DATA SECTION Block Start

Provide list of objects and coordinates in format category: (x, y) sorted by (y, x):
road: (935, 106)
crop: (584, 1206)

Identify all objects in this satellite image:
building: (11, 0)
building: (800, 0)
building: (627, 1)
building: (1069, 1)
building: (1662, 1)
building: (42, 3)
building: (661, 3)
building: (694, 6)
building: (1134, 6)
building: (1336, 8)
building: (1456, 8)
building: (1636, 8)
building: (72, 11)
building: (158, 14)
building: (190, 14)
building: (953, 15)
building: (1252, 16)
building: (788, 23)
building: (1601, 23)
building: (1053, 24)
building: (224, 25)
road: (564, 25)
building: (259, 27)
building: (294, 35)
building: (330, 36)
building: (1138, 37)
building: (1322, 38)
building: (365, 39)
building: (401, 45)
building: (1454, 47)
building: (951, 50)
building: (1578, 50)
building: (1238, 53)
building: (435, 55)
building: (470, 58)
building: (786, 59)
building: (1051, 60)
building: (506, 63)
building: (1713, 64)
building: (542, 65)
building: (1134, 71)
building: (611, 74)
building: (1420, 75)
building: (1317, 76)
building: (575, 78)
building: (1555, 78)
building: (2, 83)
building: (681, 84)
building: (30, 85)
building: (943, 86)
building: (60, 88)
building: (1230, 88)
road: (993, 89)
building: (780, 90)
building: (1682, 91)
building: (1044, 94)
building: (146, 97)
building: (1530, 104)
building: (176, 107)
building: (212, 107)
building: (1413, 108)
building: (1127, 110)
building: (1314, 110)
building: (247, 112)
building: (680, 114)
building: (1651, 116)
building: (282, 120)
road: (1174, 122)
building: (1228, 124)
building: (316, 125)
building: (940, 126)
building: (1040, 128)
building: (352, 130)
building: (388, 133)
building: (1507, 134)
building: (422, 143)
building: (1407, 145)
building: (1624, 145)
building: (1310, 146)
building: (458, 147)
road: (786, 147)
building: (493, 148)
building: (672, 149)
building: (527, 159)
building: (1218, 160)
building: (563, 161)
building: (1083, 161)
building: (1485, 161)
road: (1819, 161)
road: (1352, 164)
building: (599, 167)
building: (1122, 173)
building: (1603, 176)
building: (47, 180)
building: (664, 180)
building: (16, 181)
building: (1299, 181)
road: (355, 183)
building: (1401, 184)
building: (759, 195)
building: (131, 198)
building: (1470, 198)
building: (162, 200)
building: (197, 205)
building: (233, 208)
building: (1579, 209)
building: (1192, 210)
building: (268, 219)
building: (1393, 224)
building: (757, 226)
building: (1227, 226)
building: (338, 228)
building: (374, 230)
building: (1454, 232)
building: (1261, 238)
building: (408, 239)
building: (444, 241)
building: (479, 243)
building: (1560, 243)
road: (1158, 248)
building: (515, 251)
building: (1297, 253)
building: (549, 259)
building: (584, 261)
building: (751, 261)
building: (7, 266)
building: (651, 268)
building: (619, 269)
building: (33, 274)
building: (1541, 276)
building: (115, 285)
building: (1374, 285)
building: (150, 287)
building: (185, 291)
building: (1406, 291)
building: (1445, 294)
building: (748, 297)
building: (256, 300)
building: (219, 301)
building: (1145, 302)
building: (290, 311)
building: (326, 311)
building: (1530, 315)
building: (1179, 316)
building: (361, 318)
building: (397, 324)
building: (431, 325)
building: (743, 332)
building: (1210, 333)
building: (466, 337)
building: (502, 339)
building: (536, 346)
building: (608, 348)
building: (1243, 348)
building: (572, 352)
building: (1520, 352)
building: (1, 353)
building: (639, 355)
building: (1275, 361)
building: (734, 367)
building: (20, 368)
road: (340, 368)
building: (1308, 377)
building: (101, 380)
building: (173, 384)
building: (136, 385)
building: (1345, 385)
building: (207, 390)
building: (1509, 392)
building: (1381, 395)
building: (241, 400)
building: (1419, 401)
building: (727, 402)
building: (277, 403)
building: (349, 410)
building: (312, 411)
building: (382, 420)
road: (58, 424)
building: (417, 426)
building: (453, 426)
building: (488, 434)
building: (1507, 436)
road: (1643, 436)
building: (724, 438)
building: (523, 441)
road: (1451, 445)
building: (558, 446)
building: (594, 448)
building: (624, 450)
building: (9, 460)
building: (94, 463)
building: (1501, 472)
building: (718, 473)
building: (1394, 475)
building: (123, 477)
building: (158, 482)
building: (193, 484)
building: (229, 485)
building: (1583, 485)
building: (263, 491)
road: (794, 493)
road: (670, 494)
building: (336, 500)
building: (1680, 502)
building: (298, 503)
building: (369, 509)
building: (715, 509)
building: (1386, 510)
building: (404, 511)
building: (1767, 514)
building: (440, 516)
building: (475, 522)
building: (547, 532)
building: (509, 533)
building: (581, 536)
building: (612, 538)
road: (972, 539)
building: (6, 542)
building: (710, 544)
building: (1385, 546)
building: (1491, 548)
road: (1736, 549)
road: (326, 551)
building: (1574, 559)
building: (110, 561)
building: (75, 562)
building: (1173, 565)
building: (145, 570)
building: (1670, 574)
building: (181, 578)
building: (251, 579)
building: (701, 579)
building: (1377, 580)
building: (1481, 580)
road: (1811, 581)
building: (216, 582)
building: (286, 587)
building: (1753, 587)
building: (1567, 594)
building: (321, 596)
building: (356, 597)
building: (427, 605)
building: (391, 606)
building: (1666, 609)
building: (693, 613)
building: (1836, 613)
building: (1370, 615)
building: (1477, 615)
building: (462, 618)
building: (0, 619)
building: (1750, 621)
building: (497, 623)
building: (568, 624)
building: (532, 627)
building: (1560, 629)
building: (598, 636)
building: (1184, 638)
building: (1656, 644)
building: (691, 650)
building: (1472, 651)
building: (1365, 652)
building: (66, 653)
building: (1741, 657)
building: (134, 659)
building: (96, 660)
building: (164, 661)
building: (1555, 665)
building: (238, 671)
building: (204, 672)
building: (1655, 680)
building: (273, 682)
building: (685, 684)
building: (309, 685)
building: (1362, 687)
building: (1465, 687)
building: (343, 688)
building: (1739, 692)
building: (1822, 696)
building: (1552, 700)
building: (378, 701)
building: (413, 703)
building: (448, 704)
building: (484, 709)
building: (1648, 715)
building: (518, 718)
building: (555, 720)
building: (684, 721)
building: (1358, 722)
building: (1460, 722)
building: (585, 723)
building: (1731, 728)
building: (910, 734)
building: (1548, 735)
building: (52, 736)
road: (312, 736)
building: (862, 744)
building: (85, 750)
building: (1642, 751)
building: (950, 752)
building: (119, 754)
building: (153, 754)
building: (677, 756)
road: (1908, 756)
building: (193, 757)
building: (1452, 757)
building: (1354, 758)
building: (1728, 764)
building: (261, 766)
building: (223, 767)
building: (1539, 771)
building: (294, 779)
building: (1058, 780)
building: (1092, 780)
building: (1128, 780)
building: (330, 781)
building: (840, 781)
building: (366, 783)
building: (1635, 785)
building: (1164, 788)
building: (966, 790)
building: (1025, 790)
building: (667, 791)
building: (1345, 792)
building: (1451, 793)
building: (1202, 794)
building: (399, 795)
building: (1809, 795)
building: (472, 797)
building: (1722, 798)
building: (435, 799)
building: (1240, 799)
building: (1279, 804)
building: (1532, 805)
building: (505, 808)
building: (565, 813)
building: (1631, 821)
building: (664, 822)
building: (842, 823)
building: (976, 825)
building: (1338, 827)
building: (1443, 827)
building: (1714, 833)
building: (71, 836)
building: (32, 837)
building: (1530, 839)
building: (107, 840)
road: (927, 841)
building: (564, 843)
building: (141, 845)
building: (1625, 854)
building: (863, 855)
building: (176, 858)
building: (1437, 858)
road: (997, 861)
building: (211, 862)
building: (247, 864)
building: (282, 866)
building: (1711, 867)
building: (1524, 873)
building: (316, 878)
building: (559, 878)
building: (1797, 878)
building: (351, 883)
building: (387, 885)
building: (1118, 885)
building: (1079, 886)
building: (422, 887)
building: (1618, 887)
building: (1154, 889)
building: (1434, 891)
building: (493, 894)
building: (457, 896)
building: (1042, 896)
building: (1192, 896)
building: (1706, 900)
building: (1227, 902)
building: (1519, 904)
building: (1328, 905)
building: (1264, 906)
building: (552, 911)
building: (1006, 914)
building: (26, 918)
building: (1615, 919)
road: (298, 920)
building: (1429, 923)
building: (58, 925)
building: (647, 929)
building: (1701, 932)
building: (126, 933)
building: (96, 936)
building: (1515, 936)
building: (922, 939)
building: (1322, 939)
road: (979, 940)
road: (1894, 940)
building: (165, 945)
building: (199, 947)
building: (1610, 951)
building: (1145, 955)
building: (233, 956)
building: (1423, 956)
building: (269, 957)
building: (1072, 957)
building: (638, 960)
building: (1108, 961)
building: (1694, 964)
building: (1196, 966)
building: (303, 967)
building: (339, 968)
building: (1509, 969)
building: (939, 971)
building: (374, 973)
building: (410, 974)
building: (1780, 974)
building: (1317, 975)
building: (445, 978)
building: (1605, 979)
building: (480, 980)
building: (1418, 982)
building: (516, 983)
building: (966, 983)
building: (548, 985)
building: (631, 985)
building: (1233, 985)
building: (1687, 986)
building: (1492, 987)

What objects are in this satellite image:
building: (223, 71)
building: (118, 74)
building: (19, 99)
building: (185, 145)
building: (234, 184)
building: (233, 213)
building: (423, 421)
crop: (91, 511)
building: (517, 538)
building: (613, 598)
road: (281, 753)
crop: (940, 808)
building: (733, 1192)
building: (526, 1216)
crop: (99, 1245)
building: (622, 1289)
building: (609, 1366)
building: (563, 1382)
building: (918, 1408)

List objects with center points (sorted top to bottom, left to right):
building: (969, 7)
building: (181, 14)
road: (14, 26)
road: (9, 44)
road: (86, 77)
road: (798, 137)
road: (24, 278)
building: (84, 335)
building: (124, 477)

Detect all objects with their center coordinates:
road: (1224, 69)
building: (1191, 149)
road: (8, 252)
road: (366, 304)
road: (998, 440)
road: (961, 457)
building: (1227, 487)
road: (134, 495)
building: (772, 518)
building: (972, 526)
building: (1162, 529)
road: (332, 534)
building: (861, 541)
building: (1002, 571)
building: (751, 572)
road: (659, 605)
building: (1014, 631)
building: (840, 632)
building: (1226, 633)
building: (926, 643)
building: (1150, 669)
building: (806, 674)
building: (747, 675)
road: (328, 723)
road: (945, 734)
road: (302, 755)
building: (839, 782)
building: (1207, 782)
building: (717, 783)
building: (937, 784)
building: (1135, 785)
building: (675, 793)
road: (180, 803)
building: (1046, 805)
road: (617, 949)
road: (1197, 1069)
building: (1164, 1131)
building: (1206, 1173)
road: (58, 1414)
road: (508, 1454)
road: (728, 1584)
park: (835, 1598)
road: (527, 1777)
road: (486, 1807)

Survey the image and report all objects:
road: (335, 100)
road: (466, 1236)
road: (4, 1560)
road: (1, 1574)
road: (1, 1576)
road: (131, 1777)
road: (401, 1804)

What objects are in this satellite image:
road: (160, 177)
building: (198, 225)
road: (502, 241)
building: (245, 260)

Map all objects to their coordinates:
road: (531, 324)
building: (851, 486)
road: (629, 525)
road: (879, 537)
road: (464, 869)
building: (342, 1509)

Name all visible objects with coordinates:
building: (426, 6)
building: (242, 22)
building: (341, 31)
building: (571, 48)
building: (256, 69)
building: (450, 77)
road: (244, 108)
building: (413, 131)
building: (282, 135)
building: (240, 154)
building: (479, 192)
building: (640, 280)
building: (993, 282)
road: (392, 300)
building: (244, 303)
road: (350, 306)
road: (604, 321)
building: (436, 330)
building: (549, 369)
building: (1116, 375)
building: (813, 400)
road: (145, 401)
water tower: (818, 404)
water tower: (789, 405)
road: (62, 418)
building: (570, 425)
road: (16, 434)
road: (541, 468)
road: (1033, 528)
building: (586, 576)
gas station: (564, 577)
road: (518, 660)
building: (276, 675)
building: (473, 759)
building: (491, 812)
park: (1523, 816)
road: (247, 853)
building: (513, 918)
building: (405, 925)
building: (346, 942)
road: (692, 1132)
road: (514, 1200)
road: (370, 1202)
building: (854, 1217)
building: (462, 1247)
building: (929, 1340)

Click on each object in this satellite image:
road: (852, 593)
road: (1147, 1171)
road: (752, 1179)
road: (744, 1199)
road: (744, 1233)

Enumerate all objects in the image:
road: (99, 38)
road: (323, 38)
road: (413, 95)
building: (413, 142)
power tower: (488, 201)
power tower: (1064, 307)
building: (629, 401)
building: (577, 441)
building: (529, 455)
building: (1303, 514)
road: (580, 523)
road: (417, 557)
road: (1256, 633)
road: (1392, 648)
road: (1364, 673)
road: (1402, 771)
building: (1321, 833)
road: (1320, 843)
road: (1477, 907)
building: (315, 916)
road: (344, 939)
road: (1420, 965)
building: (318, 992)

DATA SECTION Block End

→ **WORK REQUEST**: In the entries above, find the line containing "Enumerate all objects". Set down that line and every line after it through the last one, exactly and alone.

→ **ANSWER SPACE**:
Enumerate all objects in the image:
road: (99, 38)
road: (323, 38)
road: (413, 95)
building: (413, 142)
power tower: (488, 201)
power tower: (1064, 307)
building: (629, 401)
building: (577, 441)
building: (529, 455)
building: (1303, 514)
road: (580, 523)
road: (417, 557)
road: (1256, 633)
road: (1392, 648)
road: (1364, 673)
road: (1402, 771)
building: (1321, 833)
road: (1320, 843)
road: (1477, 907)
building: (315, 916)
road: (344, 939)
road: (1420, 965)
building: (318, 992)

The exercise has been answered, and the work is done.